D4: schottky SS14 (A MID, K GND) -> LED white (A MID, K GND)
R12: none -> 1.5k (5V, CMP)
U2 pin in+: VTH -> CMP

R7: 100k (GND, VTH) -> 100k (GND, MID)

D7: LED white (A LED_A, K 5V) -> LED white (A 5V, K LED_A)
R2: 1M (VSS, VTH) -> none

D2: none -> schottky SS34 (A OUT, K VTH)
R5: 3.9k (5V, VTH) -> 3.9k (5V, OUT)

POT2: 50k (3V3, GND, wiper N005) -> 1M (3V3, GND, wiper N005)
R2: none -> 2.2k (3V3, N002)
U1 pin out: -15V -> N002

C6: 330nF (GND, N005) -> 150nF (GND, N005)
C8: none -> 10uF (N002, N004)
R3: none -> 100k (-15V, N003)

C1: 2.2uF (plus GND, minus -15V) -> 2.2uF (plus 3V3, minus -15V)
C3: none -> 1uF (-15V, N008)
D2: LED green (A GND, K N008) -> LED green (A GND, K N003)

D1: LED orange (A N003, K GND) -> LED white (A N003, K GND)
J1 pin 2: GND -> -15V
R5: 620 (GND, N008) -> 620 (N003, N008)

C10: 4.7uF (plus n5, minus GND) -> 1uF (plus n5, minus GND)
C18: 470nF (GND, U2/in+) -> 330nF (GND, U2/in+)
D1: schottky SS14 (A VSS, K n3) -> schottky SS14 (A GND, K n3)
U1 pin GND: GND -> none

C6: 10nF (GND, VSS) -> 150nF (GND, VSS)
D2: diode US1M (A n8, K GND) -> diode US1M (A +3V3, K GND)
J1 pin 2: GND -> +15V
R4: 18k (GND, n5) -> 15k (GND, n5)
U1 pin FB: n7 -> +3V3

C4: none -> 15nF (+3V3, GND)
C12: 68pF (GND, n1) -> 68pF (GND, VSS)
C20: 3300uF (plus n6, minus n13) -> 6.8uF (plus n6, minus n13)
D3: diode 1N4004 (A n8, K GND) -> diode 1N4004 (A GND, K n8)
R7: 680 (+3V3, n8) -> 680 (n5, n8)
◆ ◆ ◆ ◆ ◆
## DESCRIPTION OF THE TASK:
From the first line to the last, print the listing above exactly.

## FINISHED EXERCISE:
D4: schottky SS14 (A MID, K GND) -> LED white (A MID, K GND)
R12: none -> 1.5k (5V, CMP)
U2 pin in+: VTH -> CMP

R7: 100k (GND, VTH) -> 100k (GND, MID)

D7: LED white (A LED_A, K 5V) -> LED white (A 5V, K LED_A)
R2: 1M (VSS, VTH) -> none

D2: none -> schottky SS34 (A OUT, K VTH)
R5: 3.9k (5V, VTH) -> 3.9k (5V, OUT)

POT2: 50k (3V3, GND, wiper N005) -> 1M (3V3, GND, wiper N005)
R2: none -> 2.2k (3V3, N002)
U1 pin out: -15V -> N002

C6: 330nF (GND, N005) -> 150nF (GND, N005)
C8: none -> 10uF (N002, N004)
R3: none -> 100k (-15V, N003)

C1: 2.2uF (plus GND, minus -15V) -> 2.2uF (plus 3V3, minus -15V)
C3: none -> 1uF (-15V, N008)
D2: LED green (A GND, K N008) -> LED green (A GND, K N003)

D1: LED orange (A N003, K GND) -> LED white (A N003, K GND)
J1 pin 2: GND -> -15V
R5: 620 (GND, N008) -> 620 (N003, N008)

C10: 4.7uF (plus n5, minus GND) -> 1uF (plus n5, minus GND)
C18: 470nF (GND, U2/in+) -> 330nF (GND, U2/in+)
D1: schottky SS14 (A VSS, K n3) -> schottky SS14 (A GND, K n3)
U1 pin GND: GND -> none

C6: 10nF (GND, VSS) -> 150nF (GND, VSS)
D2: diode US1M (A n8, K GND) -> diode US1M (A +3V3, K GND)
J1 pin 2: GND -> +15V
R4: 18k (GND, n5) -> 15k (GND, n5)
U1 pin FB: n7 -> +3V3

C4: none -> 15nF (+3V3, GND)
C12: 68pF (GND, n1) -> 68pF (GND, VSS)
C20: 3300uF (plus n6, minus n13) -> 6.8uF (plus n6, minus n13)
D3: diode 1N4004 (A n8, K GND) -> diode 1N4004 (A GND, K n8)
R7: 680 (+3V3, n8) -> 680 (n5, n8)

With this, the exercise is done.